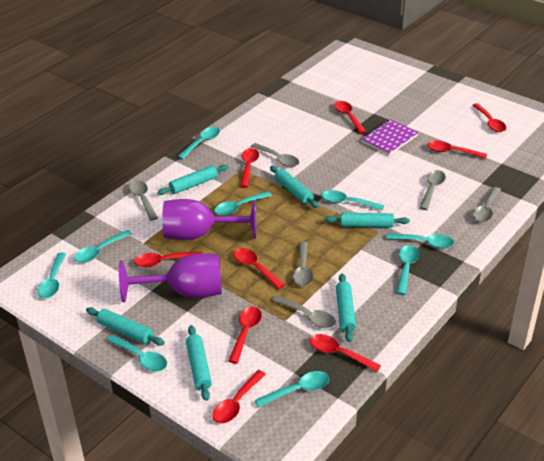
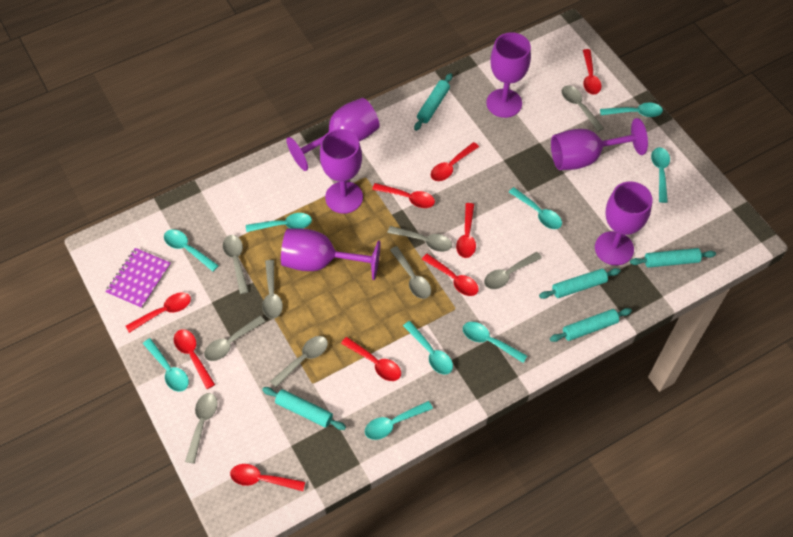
grey spoon: 6 -> 9
purple goblet: 2 -> 6
turquoise rolling pin: 6 -> 5

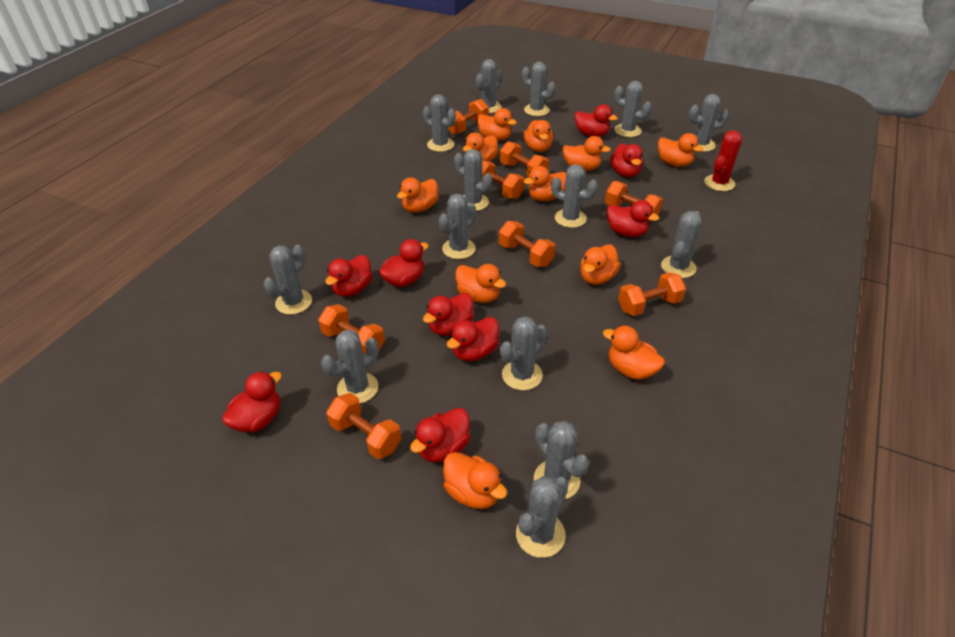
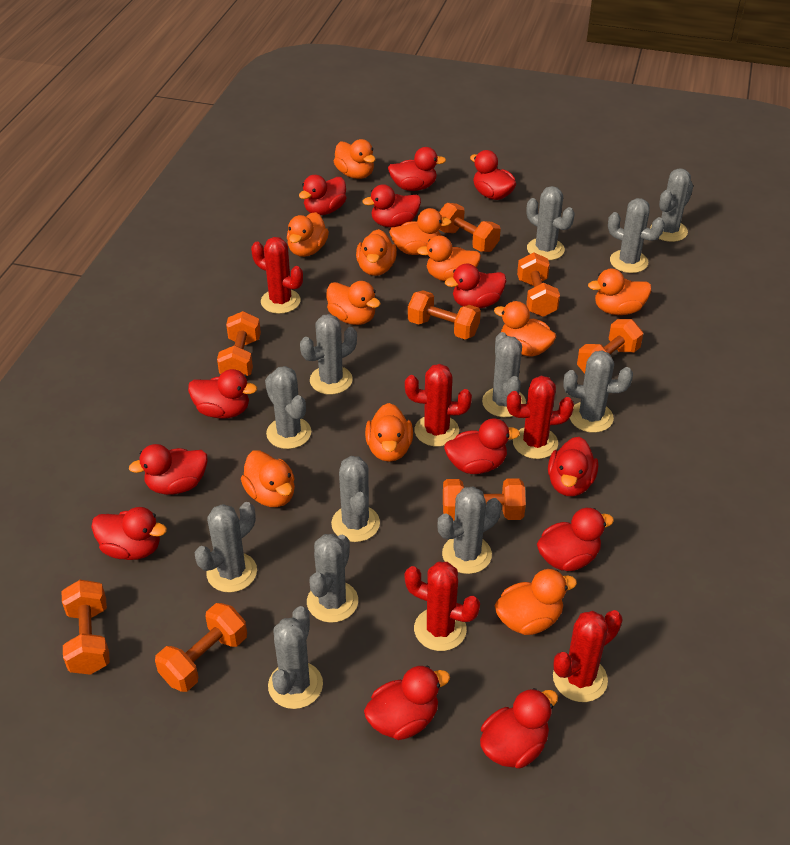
grey cactus: 14 -> 12
red cactus: 1 -> 5
red duck: 9 -> 13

__________________________________________________

▸ Task directions: Any picture in the material is to be dropped; the rest is repeated exactly.

▸ Written solution:
grey spoon: 6 -> 9
purple goblet: 2 -> 6
turquoise rolling pin: 6 -> 5

grey cactus: 14 -> 12
red cactus: 1 -> 5
red duck: 9 -> 13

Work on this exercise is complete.